PROBLEM:
Exactly the lines from the beginning of the listing below through the line that contains "(344, 361) = (437, 289): red" should be transcribed, and pictures must stay out.

THE DATA:
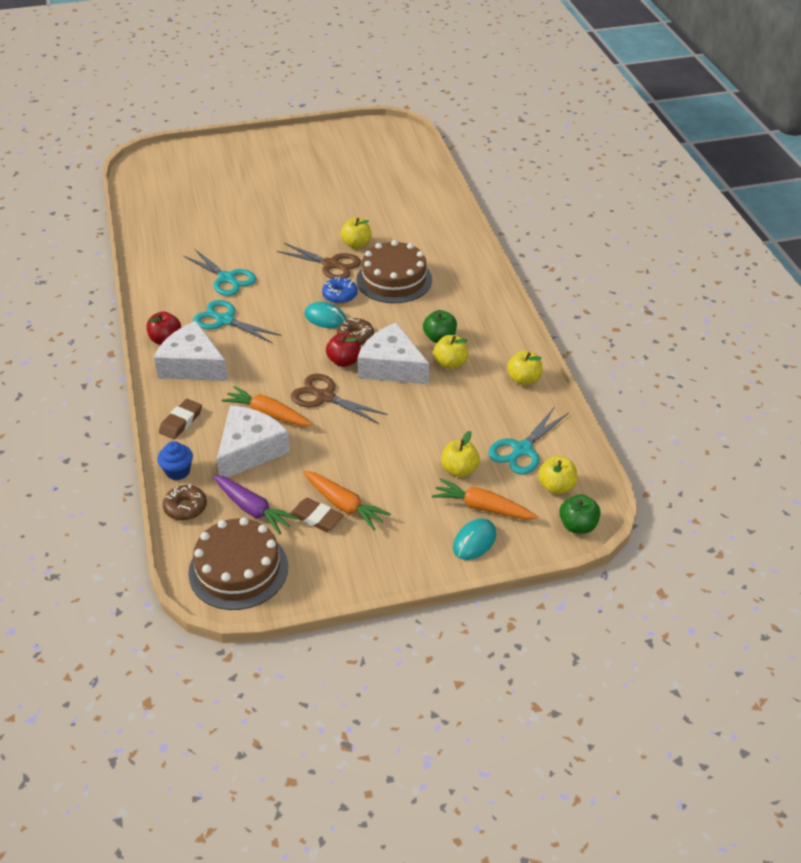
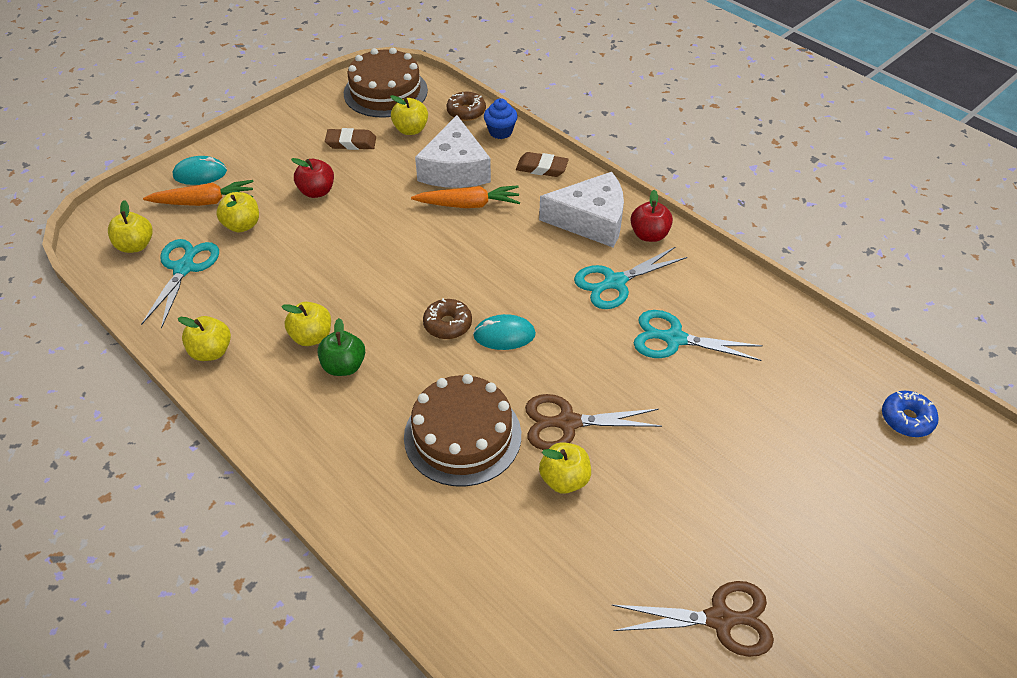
camera: 150 degrees right, 5 degrees up
(181, 422) = (542, 168): brown eraser -> brown eraser turned 75 degrees counterclockwise
(224, 320) = (614, 282): turquoise scissors -> turquoise scissors turned 150 degrees clockwise
(252, 509) = (410, 130): purple carrot -> yellow apple
(324, 397) = (426, 242): brown scissors -> brown scissors (720, 619)
(340, 295) = (514, 376): blue donut -> blue donut (907, 419)
(344, 361) = (437, 289): red apple -> red apple (317, 191)
(344, 505) = (334, 159): orange carrot -> none
(391, 367) = (379, 304): white cheese -> none
(474, 541) = (200, 174): turquoise mouse -> turquoise mouse turned 75 degrees clockwise
(578, 525) = (104, 219): green apple -> none

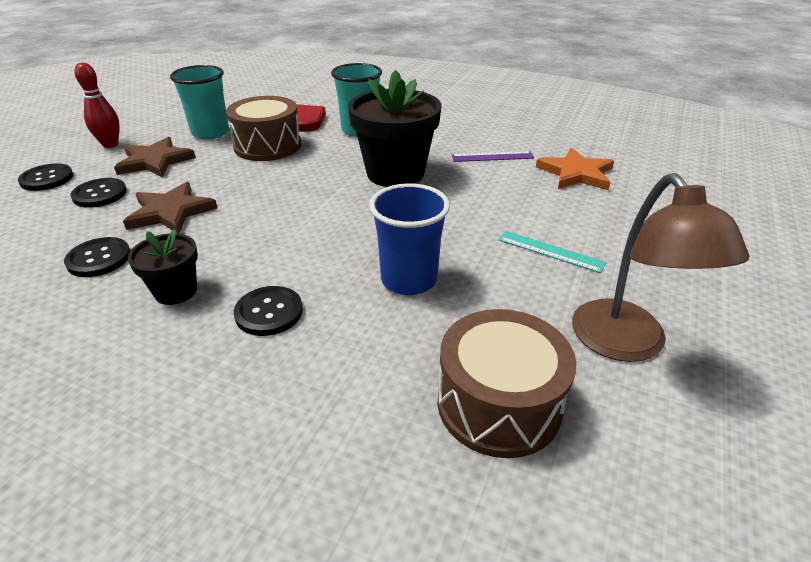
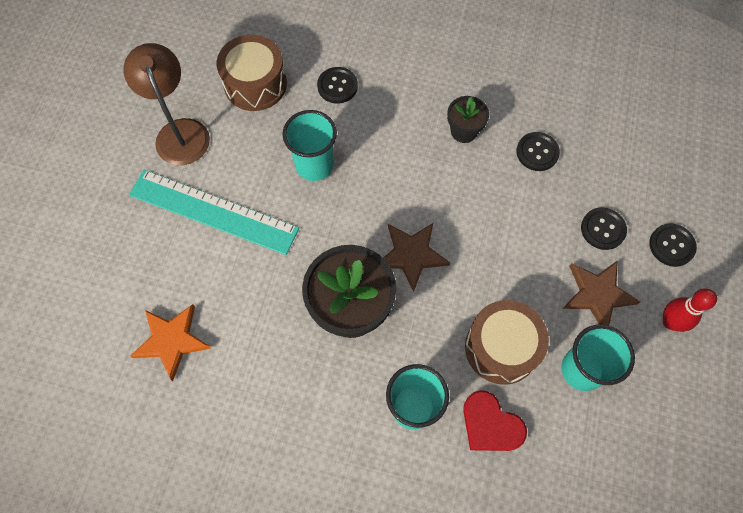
camera: 170 degrees right, 30 degrees up
(171, 212) = (524, 214): brown star -> brown star (411, 255)
(269, 312) = (396, 123): black button -> black button (337, 86)
(409, 280) = (314, 165): blue cup -> turquoise cup
(492, 157) = (255, 363): purple ruler -> none
(550, 251) = (213, 212): turquoise ruler -> turquoise ruler, size x2.18

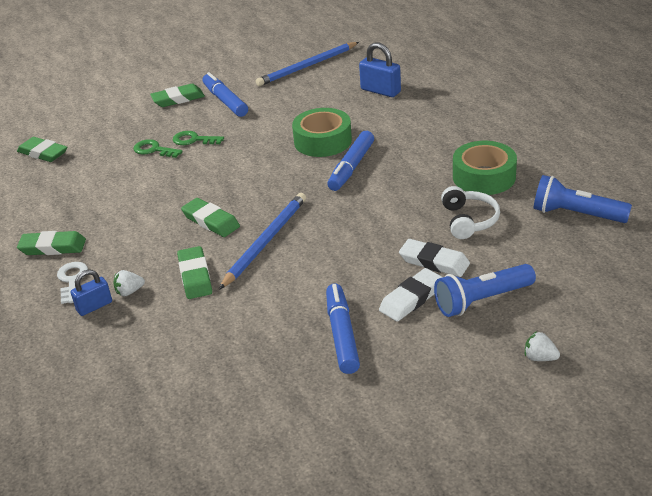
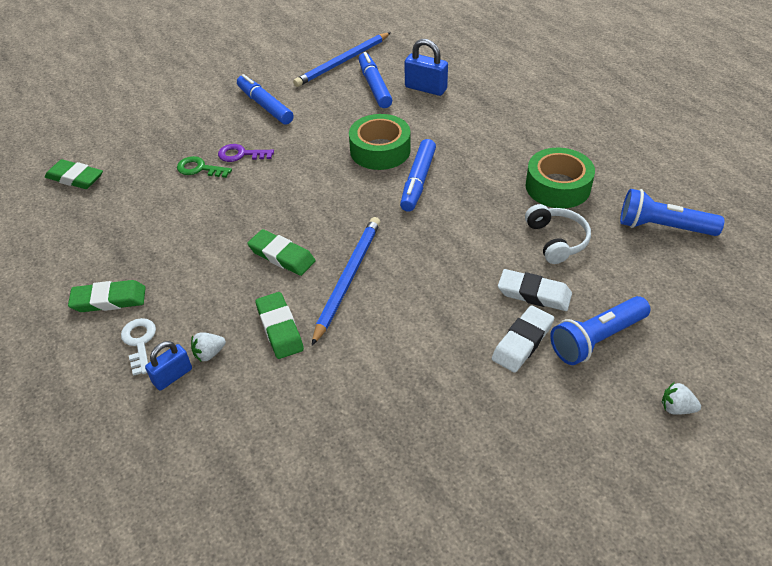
camera: 10 degrees left, 10 degrees up
(178, 99) = (213, 105): green eraser -> none
(193, 140) = (241, 154): green key -> purple key
(342, 334) = (459, 394): blue marker -> blue marker (374, 86)

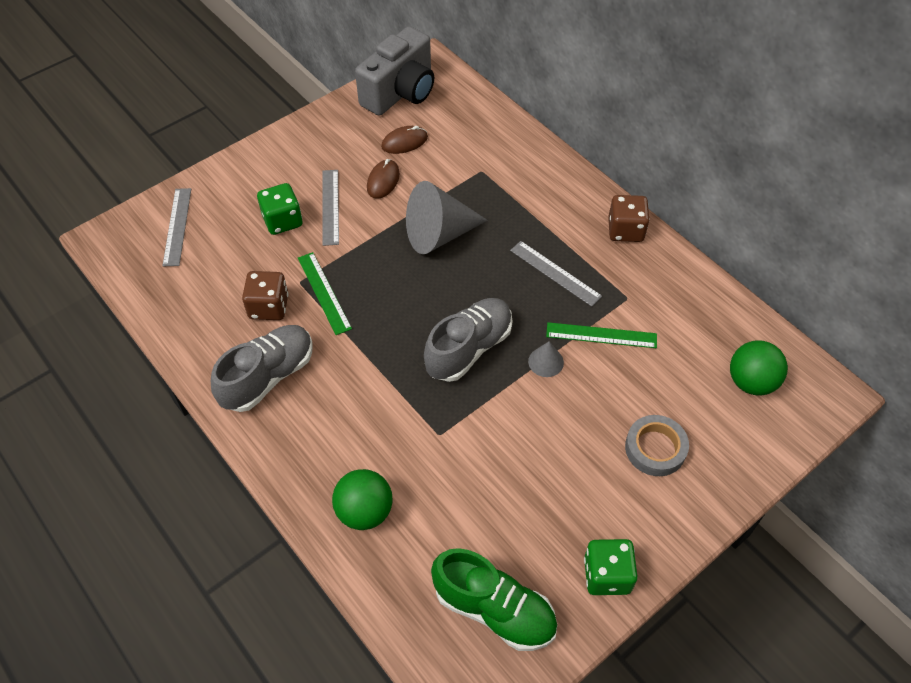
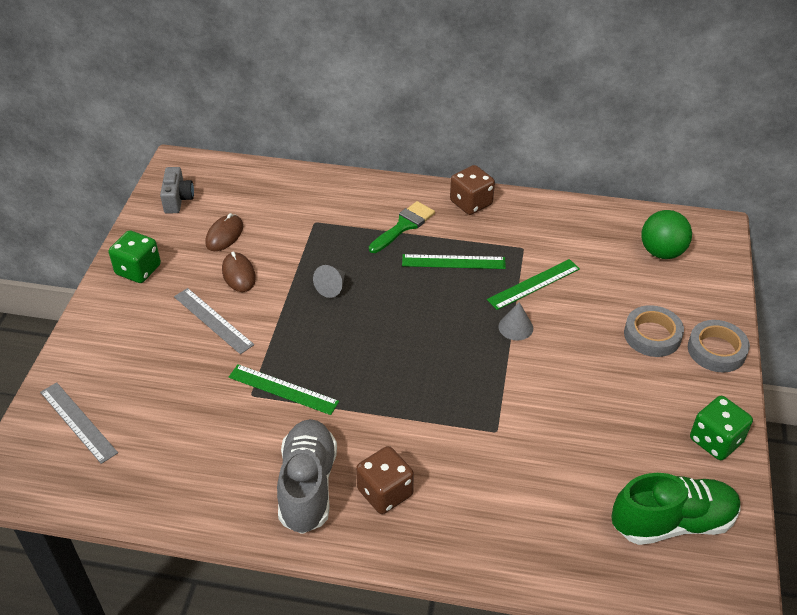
camera: 40 degrees left, 10 degrees down
(269, 307) = (245, 431): brown dice -> brown dice (385, 492)
(282, 221) = (180, 356): green dice -> green dice (138, 270)
(364, 511) = (504, 528): green ball -> none
(400, 92) = (178, 199): grey camera -> grey camera, size x0.50
(439, 234) = (332, 287): grey cone -> grey cone, size x0.46
(469, 348) = (449, 355): grey shoe -> none
(547, 217) = (404, 226): none -> green brush
(555, 273) = (453, 262): grey ruler -> green ruler
(699, 502) = (716, 350): none -> grey tape

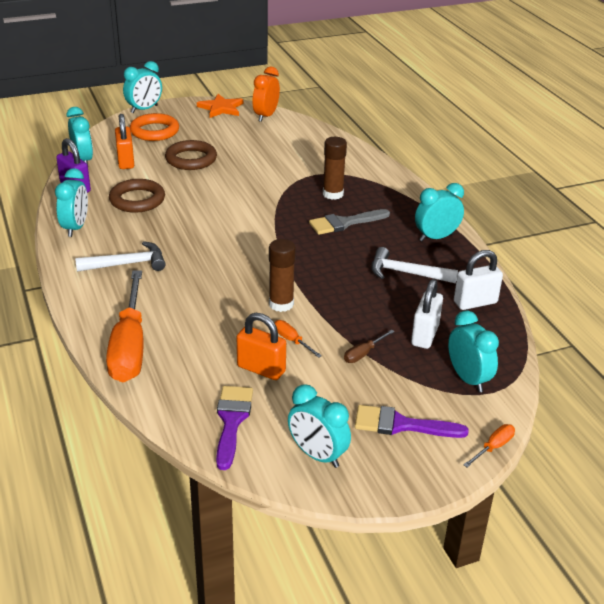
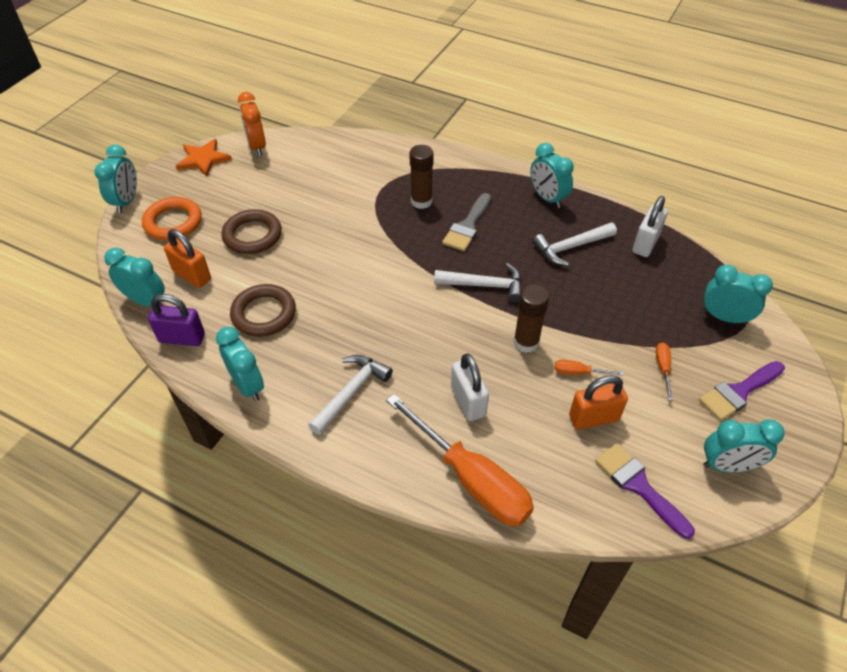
camera: 40 degrees left, 15 degrees up
(302, 259) = (484, 285): none -> white hammer
(363, 354) = (638, 346): brown screwdriver -> none
(425, 335) = (653, 298): white padlock -> white padlock (468, 401)
(436, 237) = (547, 198): turquoise clock -> turquoise clock turned 60 degrees counterclockwise
(493, 447) = (807, 365): orange screwdriver -> orange screwdriver (663, 368)

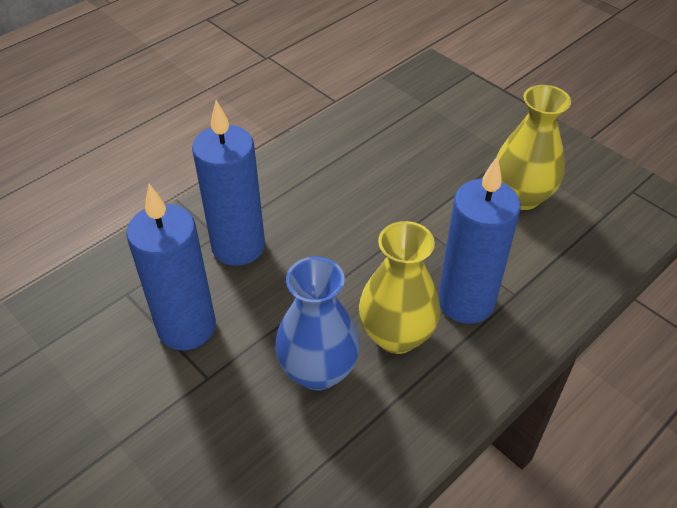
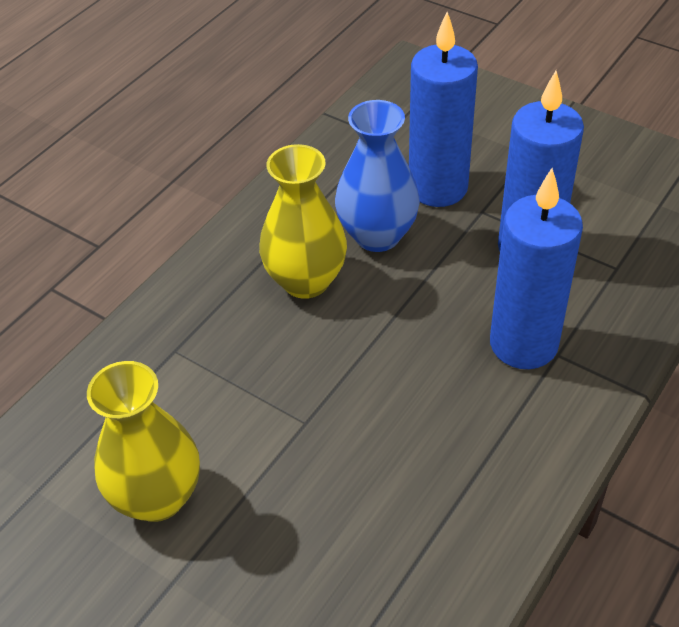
camera: 170 degrees right, 0 degrees up
(466, 302) = (233, 330): blue candle -> blue candle (438, 188)

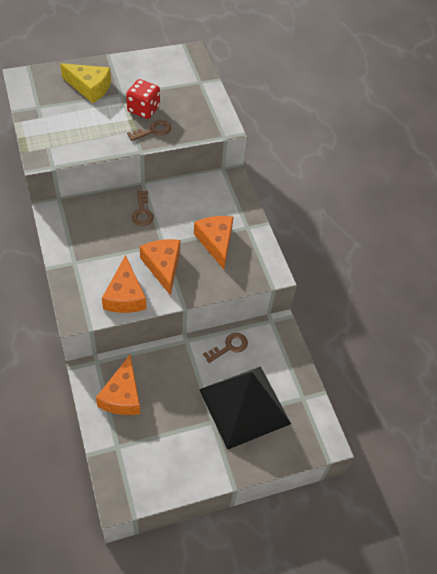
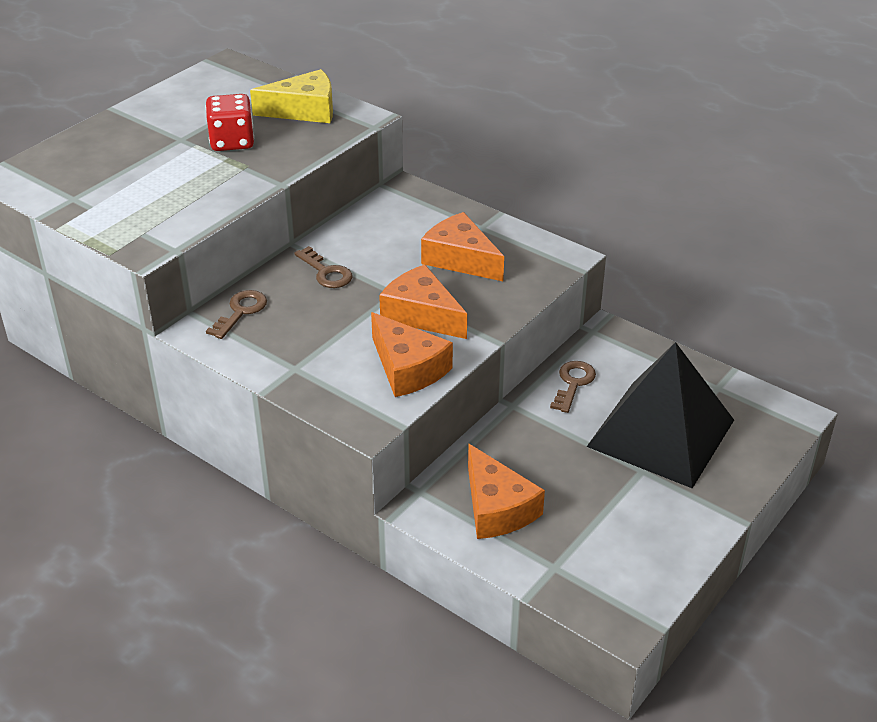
camera: 30 degrees left, 15 degrees down
(89, 87) = (126, 149): yellow cheese -> yellow cheese (304, 110)
(153, 131) = (272, 157): brown key -> brown key (240, 312)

WRITTEN RESPONSE:
camera: 150 degrees right, 5 degrees up
(181, 422) = (542, 168): brown eraser -> brown eraser turned 75 degrees counterclockwise
(224, 320) = (614, 282): turquoise scissors -> turquoise scissors turned 150 degrees clockwise
(252, 509) = (410, 130): purple carrot -> yellow apple
(324, 397) = (426, 242): brown scissors -> brown scissors (720, 619)
(340, 295) = (514, 376): blue donut -> blue donut (907, 419)
(344, 361) = (437, 289): red apple -> red apple (317, 191)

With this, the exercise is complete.